EXERCISE DIRECTIONS:
Return every line of the data below that contains the string "kern", matching case exactly.

[Data items]

>>>

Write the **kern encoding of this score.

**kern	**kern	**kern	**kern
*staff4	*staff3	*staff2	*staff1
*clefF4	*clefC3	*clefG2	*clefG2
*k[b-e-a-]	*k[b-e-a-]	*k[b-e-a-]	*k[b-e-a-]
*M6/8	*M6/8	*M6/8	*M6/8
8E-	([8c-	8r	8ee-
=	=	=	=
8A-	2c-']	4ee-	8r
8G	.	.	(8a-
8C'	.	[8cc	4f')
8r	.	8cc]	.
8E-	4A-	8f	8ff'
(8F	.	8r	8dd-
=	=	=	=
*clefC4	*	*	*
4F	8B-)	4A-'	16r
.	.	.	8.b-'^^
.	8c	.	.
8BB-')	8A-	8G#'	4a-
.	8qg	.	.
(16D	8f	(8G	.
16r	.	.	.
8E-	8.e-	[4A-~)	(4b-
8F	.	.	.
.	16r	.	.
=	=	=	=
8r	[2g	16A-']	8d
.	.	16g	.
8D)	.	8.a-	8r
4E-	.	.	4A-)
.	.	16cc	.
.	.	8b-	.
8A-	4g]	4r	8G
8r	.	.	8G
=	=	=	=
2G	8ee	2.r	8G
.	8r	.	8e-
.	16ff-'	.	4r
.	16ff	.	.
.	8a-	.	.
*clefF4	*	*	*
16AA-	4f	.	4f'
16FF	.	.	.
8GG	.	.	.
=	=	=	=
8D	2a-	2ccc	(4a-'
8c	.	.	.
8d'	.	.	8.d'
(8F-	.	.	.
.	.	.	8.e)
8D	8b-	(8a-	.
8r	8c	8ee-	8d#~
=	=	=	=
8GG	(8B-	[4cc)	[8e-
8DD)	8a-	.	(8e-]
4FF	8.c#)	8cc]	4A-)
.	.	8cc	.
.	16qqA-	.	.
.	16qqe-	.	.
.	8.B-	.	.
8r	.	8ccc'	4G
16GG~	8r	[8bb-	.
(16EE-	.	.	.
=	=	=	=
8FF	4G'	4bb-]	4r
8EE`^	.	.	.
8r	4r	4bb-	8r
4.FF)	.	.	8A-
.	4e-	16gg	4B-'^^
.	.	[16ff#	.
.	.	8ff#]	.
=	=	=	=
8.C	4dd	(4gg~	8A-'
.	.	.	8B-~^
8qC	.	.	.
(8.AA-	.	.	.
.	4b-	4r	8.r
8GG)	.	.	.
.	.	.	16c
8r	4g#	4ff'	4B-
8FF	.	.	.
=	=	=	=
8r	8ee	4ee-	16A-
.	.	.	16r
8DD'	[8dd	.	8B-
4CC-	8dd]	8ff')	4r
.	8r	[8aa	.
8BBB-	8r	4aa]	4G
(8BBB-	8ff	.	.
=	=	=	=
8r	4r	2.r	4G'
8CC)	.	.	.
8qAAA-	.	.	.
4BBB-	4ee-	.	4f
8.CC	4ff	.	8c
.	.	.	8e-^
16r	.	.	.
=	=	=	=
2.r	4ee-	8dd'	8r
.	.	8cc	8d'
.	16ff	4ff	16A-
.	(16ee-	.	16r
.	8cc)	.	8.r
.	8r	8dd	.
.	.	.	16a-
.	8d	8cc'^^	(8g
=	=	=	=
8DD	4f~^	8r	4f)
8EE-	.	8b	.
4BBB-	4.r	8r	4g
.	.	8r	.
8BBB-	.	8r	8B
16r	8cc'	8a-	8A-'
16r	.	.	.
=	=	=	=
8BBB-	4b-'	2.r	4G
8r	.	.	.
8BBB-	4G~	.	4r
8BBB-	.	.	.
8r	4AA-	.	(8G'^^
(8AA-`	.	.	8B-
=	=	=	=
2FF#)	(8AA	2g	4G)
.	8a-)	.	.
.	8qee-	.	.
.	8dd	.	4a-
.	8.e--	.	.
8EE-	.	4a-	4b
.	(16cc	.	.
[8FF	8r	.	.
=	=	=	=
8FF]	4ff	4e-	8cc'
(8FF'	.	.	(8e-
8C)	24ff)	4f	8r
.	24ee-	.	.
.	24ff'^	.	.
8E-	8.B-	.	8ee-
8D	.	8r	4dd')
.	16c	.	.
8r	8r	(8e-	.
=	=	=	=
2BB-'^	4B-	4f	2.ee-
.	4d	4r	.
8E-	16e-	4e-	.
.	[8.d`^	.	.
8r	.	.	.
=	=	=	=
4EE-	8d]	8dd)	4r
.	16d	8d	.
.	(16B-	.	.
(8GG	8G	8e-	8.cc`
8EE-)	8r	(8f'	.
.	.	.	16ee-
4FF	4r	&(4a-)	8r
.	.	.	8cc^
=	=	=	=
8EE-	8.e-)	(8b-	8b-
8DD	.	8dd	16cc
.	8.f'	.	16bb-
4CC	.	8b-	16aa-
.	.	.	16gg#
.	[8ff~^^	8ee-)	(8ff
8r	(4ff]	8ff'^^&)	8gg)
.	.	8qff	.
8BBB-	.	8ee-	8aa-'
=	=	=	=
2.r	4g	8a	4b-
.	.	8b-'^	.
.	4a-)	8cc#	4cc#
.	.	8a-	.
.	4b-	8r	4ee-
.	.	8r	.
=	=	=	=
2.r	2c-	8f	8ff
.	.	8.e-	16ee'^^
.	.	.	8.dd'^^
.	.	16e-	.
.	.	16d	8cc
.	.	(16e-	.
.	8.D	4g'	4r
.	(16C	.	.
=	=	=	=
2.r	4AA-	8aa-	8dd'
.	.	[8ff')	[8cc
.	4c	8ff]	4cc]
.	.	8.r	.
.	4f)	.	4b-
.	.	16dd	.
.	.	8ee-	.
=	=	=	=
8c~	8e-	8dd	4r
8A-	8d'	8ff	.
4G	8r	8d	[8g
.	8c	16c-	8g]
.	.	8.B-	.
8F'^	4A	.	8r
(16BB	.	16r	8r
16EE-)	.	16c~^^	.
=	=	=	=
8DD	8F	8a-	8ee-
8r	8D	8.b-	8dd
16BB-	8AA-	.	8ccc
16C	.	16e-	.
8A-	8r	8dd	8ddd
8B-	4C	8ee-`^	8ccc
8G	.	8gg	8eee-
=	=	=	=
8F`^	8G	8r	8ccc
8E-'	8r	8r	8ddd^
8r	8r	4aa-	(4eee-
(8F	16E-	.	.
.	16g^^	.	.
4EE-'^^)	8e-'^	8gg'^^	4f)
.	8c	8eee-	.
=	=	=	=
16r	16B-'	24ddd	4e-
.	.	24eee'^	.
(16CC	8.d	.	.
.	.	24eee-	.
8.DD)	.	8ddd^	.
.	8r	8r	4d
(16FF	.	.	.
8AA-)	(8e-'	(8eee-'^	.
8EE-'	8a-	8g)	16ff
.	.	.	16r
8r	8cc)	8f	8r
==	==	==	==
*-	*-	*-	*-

<<<

FULL OUTPUT:
Write the **kern encoding of this score.
**kern	**kern	**kern	**kern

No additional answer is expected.